- _GOAL OF THE EXERCISE_: Could you write out the listing below again, exactly?

*** EXTRACTED RECORDS Section Begins ***

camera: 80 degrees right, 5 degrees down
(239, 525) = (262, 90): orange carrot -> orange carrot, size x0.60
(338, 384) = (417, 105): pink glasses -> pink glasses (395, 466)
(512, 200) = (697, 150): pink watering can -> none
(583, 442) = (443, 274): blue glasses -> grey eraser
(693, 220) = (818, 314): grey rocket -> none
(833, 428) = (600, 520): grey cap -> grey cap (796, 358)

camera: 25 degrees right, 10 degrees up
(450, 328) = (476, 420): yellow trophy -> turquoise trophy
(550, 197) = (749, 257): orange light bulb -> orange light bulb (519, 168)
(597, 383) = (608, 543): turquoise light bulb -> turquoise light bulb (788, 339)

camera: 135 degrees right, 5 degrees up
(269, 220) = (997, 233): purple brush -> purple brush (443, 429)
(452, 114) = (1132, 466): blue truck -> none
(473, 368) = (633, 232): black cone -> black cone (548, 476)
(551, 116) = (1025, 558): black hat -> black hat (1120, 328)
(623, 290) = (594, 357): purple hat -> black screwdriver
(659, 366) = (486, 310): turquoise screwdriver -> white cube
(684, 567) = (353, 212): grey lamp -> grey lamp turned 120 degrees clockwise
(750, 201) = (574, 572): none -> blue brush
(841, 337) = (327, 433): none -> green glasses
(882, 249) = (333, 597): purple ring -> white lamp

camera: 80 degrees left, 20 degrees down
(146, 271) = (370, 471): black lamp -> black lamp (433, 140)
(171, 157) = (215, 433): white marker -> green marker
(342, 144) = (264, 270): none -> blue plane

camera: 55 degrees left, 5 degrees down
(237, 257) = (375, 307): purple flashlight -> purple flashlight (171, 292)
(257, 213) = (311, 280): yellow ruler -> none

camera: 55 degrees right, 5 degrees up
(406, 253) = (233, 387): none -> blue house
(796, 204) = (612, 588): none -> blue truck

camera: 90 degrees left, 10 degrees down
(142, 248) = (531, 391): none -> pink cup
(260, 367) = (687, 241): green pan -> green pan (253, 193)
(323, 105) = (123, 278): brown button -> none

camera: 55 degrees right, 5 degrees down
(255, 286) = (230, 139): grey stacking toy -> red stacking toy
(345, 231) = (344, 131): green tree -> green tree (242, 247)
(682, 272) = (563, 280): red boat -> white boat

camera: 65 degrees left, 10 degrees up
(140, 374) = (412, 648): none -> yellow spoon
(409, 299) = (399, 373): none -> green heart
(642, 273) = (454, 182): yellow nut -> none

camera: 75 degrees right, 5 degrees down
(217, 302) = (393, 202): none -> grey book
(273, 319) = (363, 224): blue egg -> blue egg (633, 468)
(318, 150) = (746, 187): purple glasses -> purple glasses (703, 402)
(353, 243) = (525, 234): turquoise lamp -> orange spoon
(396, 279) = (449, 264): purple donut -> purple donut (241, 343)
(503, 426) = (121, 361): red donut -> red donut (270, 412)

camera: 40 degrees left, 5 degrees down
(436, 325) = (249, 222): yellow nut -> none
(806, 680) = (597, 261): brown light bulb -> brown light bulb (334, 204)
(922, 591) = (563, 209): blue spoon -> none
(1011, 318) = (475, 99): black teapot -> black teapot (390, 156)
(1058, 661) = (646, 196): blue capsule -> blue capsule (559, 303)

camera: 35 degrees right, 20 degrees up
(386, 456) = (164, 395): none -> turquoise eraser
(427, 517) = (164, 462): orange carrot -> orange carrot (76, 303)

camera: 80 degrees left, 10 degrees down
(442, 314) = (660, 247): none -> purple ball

*** EXTRACTED RECORDS Section Ends ***

- _RESULT FOR THIS EXERCISE_:
camera: 80 degrees right, 5 degrees down
(239, 525) = (262, 90): orange carrot -> orange carrot, size x0.60
(338, 384) = (417, 105): pink glasses -> pink glasses (395, 466)
(512, 200) = (697, 150): pink watering can -> none
(583, 442) = (443, 274): blue glasses -> grey eraser
(693, 220) = (818, 314): grey rocket -> none
(833, 428) = (600, 520): grey cap -> grey cap (796, 358)

camera: 25 degrees right, 10 degrees up
(450, 328) = (476, 420): yellow trophy -> turquoise trophy
(550, 197) = (749, 257): orange light bulb -> orange light bulb (519, 168)
(597, 383) = (608, 543): turquoise light bulb -> turquoise light bulb (788, 339)

camera: 135 degrees right, 5 degrees up
(269, 220) = (997, 233): purple brush -> purple brush (443, 429)
(452, 114) = (1132, 466): blue truck -> none
(473, 368) = (633, 232): black cone -> black cone (548, 476)
(551, 116) = (1025, 558): black hat -> black hat (1120, 328)
(623, 290) = (594, 357): purple hat -> black screwdriver
(659, 366) = (486, 310): turquoise screwdriver -> white cube
(684, 567) = (353, 212): grey lamp -> grey lamp turned 120 degrees clockwise
(750, 201) = (574, 572): none -> blue brush
(841, 337) = (327, 433): none -> green glasses
(882, 249) = (333, 597): purple ring -> white lamp

camera: 80 degrees left, 20 degrees down
(146, 271) = (370, 471): black lamp -> black lamp (433, 140)
(171, 157) = (215, 433): white marker -> green marker
(342, 144) = (264, 270): none -> blue plane

camera: 55 degrees left, 5 degrees down
(237, 257) = (375, 307): purple flashlight -> purple flashlight (171, 292)
(257, 213) = (311, 280): yellow ruler -> none

camera: 55 degrees right, 5 degrees up
(406, 253) = (233, 387): none -> blue house
(796, 204) = (612, 588): none -> blue truck

camera: 90 degrees left, 10 degrees down
(142, 248) = (531, 391): none -> pink cup
(260, 367) = (687, 241): green pan -> green pan (253, 193)
(323, 105) = (123, 278): brown button -> none

camera: 55 degrees right, 5 degrees down
(255, 286) = (230, 139): grey stacking toy -> red stacking toy
(345, 231) = (344, 131): green tree -> green tree (242, 247)
(682, 272) = (563, 280): red boat -> white boat

camera: 65 degrees left, 10 degrees up
(140, 374) = (412, 648): none -> yellow spoon
(409, 299) = (399, 373): none -> green heart
(642, 273) = (454, 182): yellow nut -> none

camera: 75 degrees right, 5 degrees down
(217, 302) = (393, 202): none -> grey book
(273, 319) = (363, 224): blue egg -> blue egg (633, 468)
(318, 150) = (746, 187): purple glasses -> purple glasses (703, 402)
(353, 243) = (525, 234): turquoise lamp -> orange spoon
(396, 279) = (449, 264): purple donut -> purple donut (241, 343)
(503, 426) = (121, 361): red donut -> red donut (270, 412)

camera: 40 degrees left, 5 degrees down
(436, 325) = (249, 222): yellow nut -> none
(806, 680) = (597, 261): brown light bulb -> brown light bulb (334, 204)
(922, 591) = (563, 209): blue spoon -> none
(1011, 318) = (475, 99): black teapot -> black teapot (390, 156)
(1058, 661) = (646, 196): blue capsule -> blue capsule (559, 303)

camera: 35 degrees right, 20 degrees up
(386, 456) = (164, 395): none -> turquoise eraser
(427, 517) = (164, 462): orange carrot -> orange carrot (76, 303)

camera: 80 degrees left, 10 degrees down
(442, 314) = (660, 247): none -> purple ball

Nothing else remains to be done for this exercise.